Revision comparison data
┌──

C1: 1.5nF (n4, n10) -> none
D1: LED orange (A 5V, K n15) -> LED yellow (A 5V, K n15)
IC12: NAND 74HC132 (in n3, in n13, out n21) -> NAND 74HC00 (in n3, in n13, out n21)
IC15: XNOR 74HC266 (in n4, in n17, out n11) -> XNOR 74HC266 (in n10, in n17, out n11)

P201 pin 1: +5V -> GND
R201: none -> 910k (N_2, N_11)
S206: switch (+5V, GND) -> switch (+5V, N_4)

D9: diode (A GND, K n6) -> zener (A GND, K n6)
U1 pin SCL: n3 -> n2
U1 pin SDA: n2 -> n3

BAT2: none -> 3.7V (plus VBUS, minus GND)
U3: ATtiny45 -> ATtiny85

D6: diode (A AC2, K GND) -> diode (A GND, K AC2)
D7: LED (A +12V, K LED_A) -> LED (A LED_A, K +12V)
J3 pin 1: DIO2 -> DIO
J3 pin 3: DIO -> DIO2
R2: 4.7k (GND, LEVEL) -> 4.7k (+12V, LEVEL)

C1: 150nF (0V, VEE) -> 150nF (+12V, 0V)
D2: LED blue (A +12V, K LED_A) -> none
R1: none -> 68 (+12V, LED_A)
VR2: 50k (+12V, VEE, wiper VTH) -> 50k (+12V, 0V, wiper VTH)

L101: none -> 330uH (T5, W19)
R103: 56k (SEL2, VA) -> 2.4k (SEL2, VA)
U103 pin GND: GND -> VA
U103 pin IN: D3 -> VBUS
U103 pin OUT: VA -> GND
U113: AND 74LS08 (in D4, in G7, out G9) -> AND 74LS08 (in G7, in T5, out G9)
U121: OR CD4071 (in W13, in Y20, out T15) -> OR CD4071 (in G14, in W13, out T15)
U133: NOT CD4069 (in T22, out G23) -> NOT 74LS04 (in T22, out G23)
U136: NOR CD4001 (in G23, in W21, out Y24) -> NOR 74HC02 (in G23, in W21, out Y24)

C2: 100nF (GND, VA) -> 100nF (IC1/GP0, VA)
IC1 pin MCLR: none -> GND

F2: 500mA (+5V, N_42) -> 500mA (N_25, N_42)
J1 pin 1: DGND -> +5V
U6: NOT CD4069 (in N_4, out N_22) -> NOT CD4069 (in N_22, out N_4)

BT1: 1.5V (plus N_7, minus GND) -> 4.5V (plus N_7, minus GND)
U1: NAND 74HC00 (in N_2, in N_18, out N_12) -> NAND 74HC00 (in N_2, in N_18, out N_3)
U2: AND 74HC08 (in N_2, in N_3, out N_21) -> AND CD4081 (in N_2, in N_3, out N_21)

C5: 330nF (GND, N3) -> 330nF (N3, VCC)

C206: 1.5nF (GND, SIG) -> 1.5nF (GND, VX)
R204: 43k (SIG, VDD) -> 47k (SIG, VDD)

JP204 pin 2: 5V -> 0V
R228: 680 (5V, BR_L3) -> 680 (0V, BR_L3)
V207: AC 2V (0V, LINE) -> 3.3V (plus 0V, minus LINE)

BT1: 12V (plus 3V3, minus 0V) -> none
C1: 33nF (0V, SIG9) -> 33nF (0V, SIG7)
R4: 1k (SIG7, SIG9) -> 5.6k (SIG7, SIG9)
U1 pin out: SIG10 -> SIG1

└──

What to produce – Search the records above for the string "NAND" and copy each line that holds it.

Answer for the task –
IC12: NAND 74HC132 (in n3, in n13, out n21) -> NAND 74HC00 (in n3, in n13, out n21)
U1: NAND 74HC00 (in N_2, in N_18, out N_12) -> NAND 74HC00 (in N_2, in N_18, out N_3)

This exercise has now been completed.